Exercise requirements => Below are some records. Print exactly the lines between the one holding "GPS1 pin TX: GP4 -> GP22" and the one holding "TFT2 pin SDI: D11 -> D10", inclusive, and nothing else.

(Records excerpted from a collection)
::::::::

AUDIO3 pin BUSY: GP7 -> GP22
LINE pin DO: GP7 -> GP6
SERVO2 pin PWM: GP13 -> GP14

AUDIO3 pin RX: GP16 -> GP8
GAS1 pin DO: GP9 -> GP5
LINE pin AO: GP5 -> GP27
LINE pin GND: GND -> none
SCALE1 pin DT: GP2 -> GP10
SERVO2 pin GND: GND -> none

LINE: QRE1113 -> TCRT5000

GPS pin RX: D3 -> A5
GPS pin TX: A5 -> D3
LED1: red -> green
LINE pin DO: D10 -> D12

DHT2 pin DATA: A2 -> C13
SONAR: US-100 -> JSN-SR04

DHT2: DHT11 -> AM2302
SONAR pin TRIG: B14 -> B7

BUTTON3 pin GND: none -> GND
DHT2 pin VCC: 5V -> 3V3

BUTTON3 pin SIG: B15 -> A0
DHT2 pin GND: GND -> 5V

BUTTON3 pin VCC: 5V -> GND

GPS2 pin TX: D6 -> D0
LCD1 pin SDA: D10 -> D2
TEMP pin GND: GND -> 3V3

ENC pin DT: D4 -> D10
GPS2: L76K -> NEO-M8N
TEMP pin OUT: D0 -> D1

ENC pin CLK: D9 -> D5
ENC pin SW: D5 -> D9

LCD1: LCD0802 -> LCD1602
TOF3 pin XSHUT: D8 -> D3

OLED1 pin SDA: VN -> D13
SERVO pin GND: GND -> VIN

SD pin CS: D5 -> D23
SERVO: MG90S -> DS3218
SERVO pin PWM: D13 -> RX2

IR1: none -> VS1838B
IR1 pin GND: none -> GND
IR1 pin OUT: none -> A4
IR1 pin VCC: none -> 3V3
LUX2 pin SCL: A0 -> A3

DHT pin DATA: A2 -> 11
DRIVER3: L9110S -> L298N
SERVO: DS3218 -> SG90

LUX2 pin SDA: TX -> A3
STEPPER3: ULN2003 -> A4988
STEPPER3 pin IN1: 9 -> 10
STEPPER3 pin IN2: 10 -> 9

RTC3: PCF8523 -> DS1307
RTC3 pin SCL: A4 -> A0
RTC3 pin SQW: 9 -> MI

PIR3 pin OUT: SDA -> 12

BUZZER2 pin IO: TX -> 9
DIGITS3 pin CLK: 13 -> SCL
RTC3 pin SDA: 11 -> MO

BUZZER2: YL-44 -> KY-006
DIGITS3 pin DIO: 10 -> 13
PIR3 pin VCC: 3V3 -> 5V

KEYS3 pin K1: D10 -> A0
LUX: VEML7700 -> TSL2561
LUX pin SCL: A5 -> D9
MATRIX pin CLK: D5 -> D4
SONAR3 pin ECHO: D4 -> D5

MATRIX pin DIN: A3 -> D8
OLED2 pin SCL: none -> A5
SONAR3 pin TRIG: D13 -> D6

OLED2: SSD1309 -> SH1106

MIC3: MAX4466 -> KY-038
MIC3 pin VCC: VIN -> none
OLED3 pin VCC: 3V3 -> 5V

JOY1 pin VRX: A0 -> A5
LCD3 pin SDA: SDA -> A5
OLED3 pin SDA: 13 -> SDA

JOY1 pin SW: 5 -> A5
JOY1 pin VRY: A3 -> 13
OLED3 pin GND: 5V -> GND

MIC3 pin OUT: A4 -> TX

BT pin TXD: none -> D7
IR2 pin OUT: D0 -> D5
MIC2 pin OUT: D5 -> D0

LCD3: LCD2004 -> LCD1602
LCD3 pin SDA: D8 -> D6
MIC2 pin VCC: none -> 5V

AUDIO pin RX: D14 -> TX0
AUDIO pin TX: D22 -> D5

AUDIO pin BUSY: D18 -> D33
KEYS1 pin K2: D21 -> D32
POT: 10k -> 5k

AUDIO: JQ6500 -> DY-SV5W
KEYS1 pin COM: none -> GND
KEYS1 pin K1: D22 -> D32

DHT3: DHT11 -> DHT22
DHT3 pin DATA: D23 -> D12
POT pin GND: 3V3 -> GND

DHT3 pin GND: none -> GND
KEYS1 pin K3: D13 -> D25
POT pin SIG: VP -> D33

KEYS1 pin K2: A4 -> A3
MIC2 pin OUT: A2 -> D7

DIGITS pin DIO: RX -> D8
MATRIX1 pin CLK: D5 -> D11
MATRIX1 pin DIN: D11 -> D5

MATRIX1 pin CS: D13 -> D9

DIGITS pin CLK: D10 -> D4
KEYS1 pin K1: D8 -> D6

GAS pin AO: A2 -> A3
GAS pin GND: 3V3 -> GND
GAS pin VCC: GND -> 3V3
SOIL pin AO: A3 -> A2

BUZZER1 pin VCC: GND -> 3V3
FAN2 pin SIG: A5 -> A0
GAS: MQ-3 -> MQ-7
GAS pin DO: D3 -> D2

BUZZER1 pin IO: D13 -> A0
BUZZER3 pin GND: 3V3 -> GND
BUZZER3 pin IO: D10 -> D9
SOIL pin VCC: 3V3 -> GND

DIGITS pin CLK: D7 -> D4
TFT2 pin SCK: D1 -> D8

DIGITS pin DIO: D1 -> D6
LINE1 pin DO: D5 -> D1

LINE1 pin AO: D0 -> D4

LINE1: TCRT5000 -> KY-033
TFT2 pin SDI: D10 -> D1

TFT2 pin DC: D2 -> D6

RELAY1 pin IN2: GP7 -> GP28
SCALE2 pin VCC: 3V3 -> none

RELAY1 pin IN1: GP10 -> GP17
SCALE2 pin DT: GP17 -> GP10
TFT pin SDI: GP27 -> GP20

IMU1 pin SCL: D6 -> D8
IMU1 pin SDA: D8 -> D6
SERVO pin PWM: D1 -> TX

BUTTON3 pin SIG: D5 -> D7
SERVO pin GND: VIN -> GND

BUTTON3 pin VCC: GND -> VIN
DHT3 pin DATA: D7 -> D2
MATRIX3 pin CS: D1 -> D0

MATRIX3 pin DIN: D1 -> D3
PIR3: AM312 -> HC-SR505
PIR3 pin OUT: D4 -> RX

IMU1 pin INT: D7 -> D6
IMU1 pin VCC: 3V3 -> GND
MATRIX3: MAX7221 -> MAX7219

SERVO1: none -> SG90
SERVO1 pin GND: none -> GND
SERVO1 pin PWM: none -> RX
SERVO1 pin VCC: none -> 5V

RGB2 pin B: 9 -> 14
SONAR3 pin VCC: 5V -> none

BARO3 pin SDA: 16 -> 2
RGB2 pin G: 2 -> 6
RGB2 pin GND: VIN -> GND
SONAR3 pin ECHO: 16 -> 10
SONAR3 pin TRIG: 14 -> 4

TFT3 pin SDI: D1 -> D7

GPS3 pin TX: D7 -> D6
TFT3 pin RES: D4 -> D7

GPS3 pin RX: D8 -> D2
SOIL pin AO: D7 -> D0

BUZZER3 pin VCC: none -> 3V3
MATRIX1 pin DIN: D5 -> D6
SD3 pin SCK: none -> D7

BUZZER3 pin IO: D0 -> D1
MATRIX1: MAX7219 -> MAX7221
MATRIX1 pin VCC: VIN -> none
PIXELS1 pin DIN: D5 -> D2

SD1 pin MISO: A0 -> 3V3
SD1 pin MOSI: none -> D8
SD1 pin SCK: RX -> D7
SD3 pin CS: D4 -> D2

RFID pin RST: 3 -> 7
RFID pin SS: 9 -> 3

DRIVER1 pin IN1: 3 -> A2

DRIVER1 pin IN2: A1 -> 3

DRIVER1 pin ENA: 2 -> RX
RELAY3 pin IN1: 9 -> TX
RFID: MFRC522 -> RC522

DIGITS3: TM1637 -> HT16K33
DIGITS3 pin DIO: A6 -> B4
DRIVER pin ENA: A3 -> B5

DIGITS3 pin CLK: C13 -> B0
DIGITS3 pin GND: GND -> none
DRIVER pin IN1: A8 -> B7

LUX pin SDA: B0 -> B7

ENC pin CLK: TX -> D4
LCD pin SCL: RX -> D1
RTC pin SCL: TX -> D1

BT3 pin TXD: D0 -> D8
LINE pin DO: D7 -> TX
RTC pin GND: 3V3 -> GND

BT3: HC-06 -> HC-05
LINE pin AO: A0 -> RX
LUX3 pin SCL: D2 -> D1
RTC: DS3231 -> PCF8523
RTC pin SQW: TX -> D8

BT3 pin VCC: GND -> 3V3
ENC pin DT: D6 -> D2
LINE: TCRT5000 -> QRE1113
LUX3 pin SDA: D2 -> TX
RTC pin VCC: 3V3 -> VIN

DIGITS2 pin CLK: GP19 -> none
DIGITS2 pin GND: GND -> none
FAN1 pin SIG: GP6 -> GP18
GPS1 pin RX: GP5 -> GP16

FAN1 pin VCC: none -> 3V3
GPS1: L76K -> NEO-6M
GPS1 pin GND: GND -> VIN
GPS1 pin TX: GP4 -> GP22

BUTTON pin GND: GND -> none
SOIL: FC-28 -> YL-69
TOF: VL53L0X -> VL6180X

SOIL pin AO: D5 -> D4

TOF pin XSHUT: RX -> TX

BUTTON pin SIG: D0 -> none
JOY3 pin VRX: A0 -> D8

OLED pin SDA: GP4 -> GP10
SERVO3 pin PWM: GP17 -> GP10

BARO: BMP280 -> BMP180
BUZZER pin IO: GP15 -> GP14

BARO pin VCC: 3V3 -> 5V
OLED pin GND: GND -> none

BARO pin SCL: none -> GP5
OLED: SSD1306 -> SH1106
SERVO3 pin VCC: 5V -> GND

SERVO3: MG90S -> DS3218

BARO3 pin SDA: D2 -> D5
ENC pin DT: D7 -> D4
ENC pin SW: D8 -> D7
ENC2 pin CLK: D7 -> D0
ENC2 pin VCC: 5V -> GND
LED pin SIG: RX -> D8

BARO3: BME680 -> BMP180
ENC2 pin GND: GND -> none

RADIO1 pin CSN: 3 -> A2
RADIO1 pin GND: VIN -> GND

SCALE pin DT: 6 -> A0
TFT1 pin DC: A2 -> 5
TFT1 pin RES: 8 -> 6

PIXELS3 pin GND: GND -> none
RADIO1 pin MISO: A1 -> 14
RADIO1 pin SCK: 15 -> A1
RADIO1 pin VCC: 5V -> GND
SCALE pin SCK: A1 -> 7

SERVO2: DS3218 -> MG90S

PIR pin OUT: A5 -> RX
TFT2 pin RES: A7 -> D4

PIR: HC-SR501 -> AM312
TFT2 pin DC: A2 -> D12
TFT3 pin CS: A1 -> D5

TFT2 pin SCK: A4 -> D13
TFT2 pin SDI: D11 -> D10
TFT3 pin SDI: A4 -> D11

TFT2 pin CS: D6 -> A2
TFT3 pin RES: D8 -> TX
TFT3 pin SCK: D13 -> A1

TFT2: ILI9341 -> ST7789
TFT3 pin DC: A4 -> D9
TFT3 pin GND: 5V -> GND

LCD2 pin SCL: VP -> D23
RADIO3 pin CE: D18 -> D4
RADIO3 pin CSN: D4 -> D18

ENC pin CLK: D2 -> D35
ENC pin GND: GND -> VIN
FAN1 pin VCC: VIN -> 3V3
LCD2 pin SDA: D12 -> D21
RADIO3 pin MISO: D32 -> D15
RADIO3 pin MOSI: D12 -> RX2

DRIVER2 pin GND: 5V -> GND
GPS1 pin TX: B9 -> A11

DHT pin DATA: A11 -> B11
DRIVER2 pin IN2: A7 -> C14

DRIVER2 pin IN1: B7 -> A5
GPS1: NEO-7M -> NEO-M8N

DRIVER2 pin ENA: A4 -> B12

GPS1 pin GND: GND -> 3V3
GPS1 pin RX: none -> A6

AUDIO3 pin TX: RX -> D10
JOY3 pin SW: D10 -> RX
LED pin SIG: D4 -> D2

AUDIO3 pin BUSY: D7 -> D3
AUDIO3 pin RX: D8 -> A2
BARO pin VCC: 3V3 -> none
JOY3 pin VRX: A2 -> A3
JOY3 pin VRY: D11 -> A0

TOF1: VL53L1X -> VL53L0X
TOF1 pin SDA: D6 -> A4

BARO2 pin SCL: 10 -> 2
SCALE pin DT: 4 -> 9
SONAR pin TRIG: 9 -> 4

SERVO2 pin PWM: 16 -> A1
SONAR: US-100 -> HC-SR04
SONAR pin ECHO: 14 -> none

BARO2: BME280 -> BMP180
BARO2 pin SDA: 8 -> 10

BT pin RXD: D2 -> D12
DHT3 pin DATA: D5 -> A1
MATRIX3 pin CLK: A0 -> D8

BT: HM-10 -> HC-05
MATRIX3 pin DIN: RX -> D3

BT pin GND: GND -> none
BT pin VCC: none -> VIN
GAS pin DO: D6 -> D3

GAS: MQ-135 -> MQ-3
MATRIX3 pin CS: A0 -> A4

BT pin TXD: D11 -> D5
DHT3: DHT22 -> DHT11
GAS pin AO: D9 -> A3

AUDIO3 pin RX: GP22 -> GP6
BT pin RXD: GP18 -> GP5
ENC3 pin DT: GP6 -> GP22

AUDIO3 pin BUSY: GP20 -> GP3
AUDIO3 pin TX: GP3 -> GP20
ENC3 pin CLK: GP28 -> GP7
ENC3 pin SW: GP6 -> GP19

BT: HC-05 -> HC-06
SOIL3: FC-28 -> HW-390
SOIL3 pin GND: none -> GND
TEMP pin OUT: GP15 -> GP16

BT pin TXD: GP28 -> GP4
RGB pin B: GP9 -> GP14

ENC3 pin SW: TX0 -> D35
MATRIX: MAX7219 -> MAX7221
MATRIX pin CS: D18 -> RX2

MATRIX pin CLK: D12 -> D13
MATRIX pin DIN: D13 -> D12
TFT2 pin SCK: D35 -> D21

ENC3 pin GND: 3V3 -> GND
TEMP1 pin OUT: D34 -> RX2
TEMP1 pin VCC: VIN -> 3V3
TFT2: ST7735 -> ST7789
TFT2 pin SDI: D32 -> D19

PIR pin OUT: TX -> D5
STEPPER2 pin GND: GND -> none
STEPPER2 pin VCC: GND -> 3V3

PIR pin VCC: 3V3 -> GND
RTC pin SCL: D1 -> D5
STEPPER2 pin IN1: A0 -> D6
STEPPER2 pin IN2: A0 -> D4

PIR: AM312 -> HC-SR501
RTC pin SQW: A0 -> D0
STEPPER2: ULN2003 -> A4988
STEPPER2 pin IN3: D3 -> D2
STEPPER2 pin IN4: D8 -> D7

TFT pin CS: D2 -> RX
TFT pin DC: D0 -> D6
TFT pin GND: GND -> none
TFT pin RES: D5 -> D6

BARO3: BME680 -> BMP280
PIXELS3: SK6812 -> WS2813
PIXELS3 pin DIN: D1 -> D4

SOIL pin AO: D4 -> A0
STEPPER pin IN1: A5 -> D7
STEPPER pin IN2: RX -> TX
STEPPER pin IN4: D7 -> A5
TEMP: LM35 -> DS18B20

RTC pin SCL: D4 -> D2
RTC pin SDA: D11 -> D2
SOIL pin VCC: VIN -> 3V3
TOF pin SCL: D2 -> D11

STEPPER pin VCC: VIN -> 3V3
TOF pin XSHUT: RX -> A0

::::::::

Exercise result =>
GPS1 pin TX: GP4 -> GP22

BUTTON pin GND: GND -> none
SOIL: FC-28 -> YL-69
TOF: VL53L0X -> VL6180X

SOIL pin AO: D5 -> D4

TOF pin XSHUT: RX -> TX

BUTTON pin SIG: D0 -> none
JOY3 pin VRX: A0 -> D8

OLED pin SDA: GP4 -> GP10
SERVO3 pin PWM: GP17 -> GP10

BARO: BMP280 -> BMP180
BUZZER pin IO: GP15 -> GP14

BARO pin VCC: 3V3 -> 5V
OLED pin GND: GND -> none

BARO pin SCL: none -> GP5
OLED: SSD1306 -> SH1106
SERVO3 pin VCC: 5V -> GND

SERVO3: MG90S -> DS3218

BARO3 pin SDA: D2 -> D5
ENC pin DT: D7 -> D4
ENC pin SW: D8 -> D7
ENC2 pin CLK: D7 -> D0
ENC2 pin VCC: 5V -> GND
LED pin SIG: RX -> D8

BARO3: BME680 -> BMP180
ENC2 pin GND: GND -> none

RADIO1 pin CSN: 3 -> A2
RADIO1 pin GND: VIN -> GND

SCALE pin DT: 6 -> A0
TFT1 pin DC: A2 -> 5
TFT1 pin RES: 8 -> 6

PIXELS3 pin GND: GND -> none
RADIO1 pin MISO: A1 -> 14
RADIO1 pin SCK: 15 -> A1
RADIO1 pin VCC: 5V -> GND
SCALE pin SCK: A1 -> 7

SERVO2: DS3218 -> MG90S

PIR pin OUT: A5 -> RX
TFT2 pin RES: A7 -> D4

PIR: HC-SR501 -> AM312
TFT2 pin DC: A2 -> D12
TFT3 pin CS: A1 -> D5

TFT2 pin SCK: A4 -> D13
TFT2 pin SDI: D11 -> D10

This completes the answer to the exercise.